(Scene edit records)
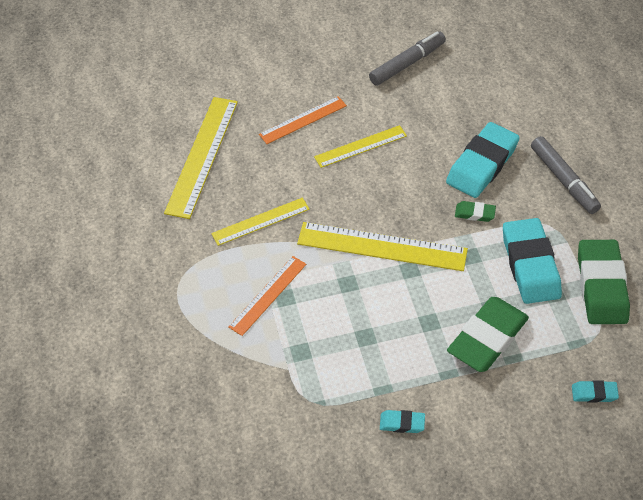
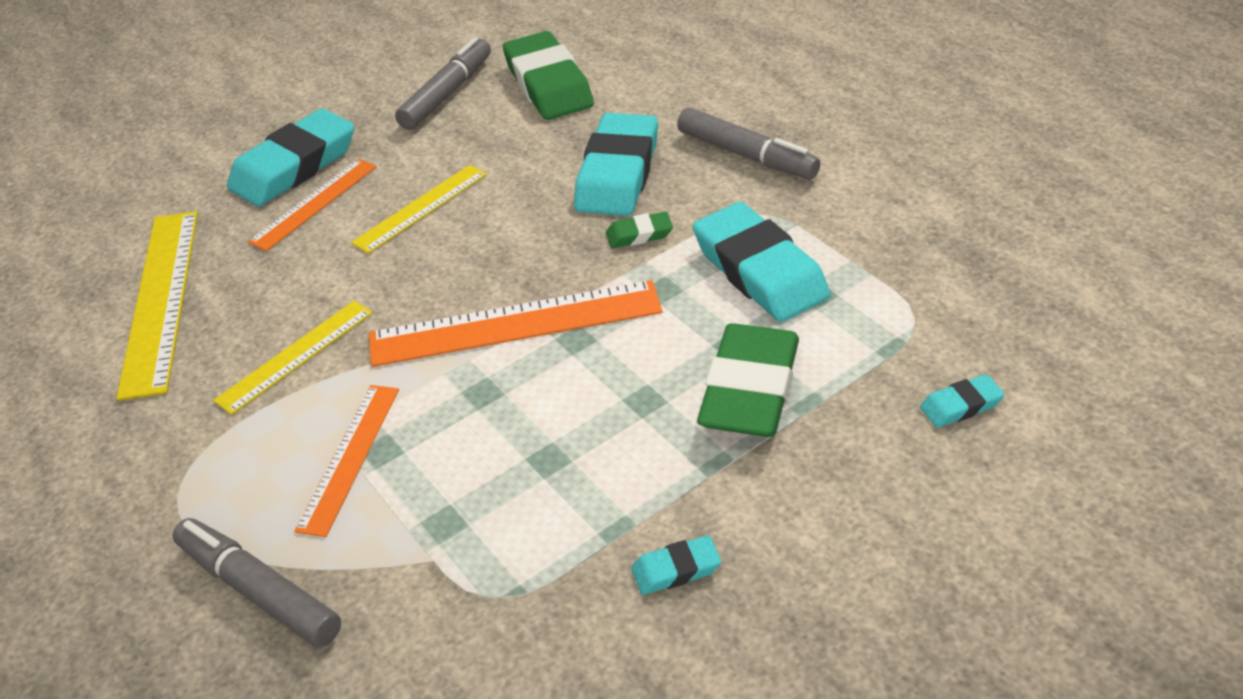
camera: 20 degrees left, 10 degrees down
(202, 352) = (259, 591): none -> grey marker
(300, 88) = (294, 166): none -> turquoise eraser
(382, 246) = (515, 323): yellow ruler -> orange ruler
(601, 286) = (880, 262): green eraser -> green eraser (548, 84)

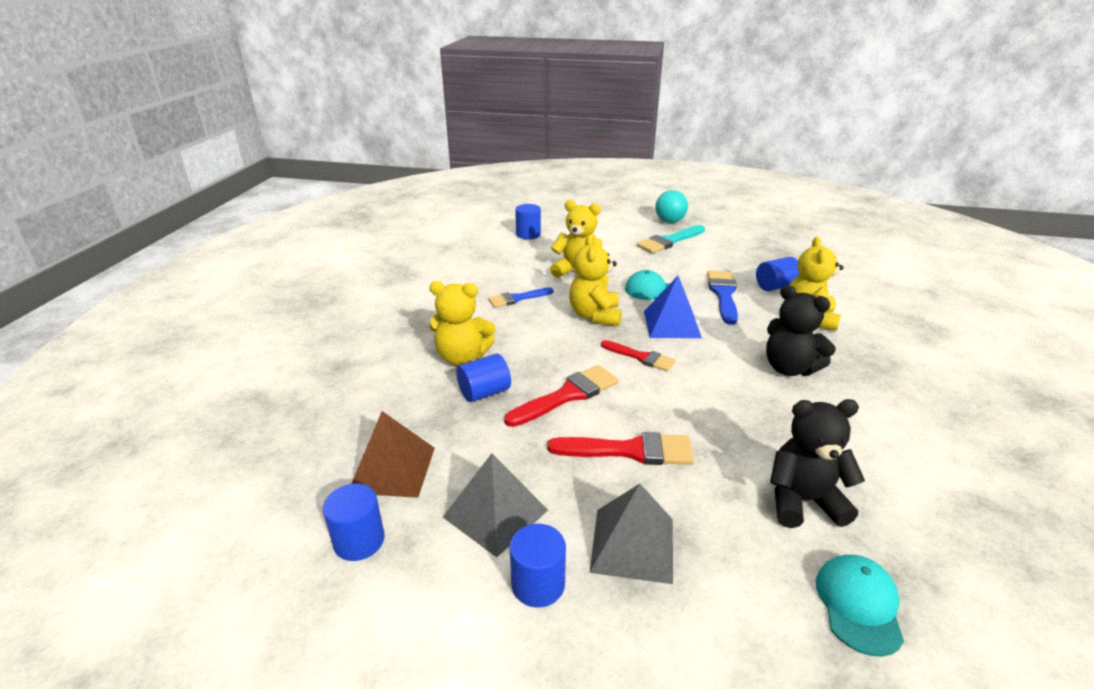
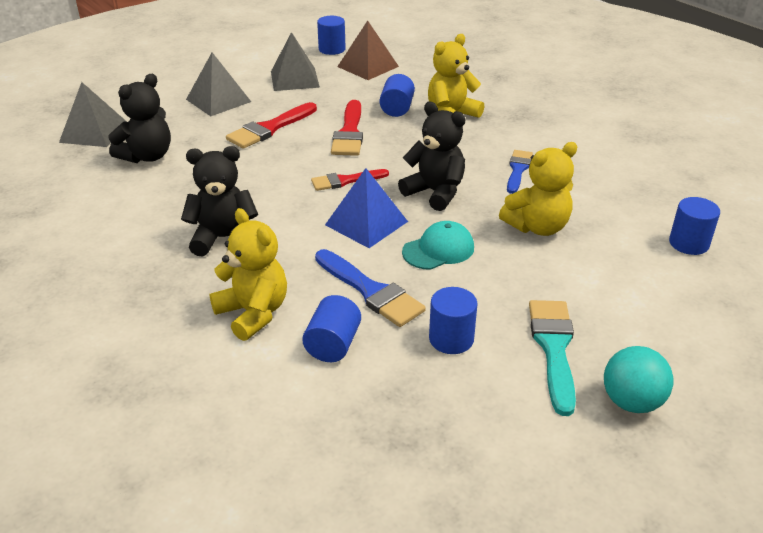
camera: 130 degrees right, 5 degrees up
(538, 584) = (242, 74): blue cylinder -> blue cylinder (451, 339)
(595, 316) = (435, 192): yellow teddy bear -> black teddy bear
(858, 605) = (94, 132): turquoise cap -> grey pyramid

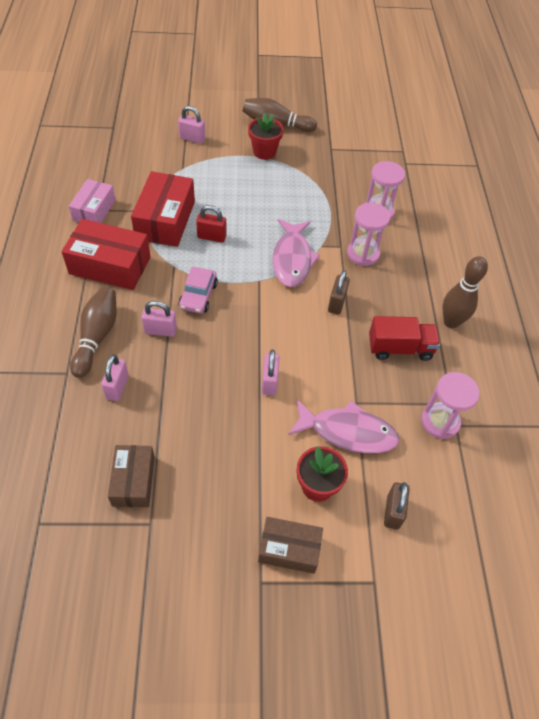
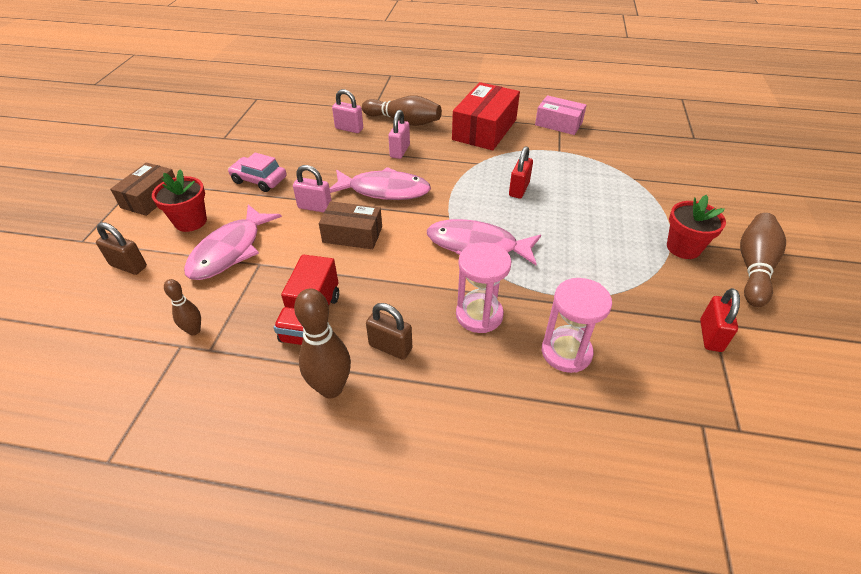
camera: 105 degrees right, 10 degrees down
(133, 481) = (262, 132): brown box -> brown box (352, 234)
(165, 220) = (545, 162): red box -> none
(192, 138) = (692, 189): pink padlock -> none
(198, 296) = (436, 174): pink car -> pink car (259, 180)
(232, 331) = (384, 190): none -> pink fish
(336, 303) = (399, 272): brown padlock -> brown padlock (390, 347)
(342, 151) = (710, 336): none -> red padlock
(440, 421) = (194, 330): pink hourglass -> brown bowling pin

- How to complete this task
Set down the records above exactly as written, beginning with the first line and ending with the line that contains "(601, 286) = (880, 262): green", and do not include pictures.

- Task response
camera: 20 degrees left, 10 degrees down
(202, 352) = (259, 591): none -> grey marker
(300, 88) = (294, 166): none -> turquoise eraser
(382, 246) = (515, 323): yellow ruler -> orange ruler
(601, 286) = (880, 262): green eraser -> green eraser (548, 84)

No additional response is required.